Scene comparison data
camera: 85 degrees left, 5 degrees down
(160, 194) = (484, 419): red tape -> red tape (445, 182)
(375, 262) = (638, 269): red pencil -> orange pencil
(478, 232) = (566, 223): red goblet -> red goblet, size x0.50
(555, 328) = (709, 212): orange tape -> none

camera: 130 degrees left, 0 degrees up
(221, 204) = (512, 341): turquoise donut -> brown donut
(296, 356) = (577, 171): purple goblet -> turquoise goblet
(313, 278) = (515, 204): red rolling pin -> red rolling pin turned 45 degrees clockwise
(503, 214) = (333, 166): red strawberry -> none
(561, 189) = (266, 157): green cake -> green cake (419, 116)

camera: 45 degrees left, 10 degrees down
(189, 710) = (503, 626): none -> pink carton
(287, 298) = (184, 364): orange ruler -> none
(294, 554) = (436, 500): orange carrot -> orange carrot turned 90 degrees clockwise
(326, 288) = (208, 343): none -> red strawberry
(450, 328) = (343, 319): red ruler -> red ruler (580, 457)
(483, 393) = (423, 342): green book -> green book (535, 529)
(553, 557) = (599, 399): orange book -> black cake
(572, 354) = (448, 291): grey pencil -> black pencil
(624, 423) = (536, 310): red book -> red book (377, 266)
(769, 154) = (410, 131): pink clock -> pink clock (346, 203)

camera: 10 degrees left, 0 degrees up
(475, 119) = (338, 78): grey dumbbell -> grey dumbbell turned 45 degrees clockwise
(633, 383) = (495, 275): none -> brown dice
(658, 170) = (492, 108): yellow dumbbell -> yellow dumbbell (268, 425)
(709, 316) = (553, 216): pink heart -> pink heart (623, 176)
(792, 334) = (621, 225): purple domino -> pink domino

* [Exercise aim]: Restating all of the data exactly is the whole task.

* [Task solution]:
camera: 85 degrees left, 5 degrees down
(160, 194) = (484, 419): red tape -> red tape (445, 182)
(375, 262) = (638, 269): red pencil -> orange pencil
(478, 232) = (566, 223): red goblet -> red goblet, size x0.50
(555, 328) = (709, 212): orange tape -> none

camera: 130 degrees left, 0 degrees up
(221, 204) = (512, 341): turquoise donut -> brown donut
(296, 356) = (577, 171): purple goblet -> turquoise goblet
(313, 278) = (515, 204): red rolling pin -> red rolling pin turned 45 degrees clockwise
(503, 214) = (333, 166): red strawberry -> none
(561, 189) = (266, 157): green cake -> green cake (419, 116)

camera: 45 degrees left, 10 degrees down
(189, 710) = (503, 626): none -> pink carton
(287, 298) = (184, 364): orange ruler -> none
(294, 554) = (436, 500): orange carrot -> orange carrot turned 90 degrees clockwise
(326, 288) = (208, 343): none -> red strawberry
(450, 328) = (343, 319): red ruler -> red ruler (580, 457)
(483, 393) = (423, 342): green book -> green book (535, 529)
(553, 557) = (599, 399): orange book -> black cake
(572, 354) = (448, 291): grey pencil -> black pencil
(624, 423) = (536, 310): red book -> red book (377, 266)
(769, 154) = (410, 131): pink clock -> pink clock (346, 203)

camera: 10 degrees left, 0 degrees up
(475, 119) = (338, 78): grey dumbbell -> grey dumbbell turned 45 degrees clockwise
(633, 383) = (495, 275): none -> brown dice
(658, 170) = (492, 108): yellow dumbbell -> yellow dumbbell (268, 425)
(709, 316) = (553, 216): pink heart -> pink heart (623, 176)
(792, 334) = (621, 225): purple domino -> pink domino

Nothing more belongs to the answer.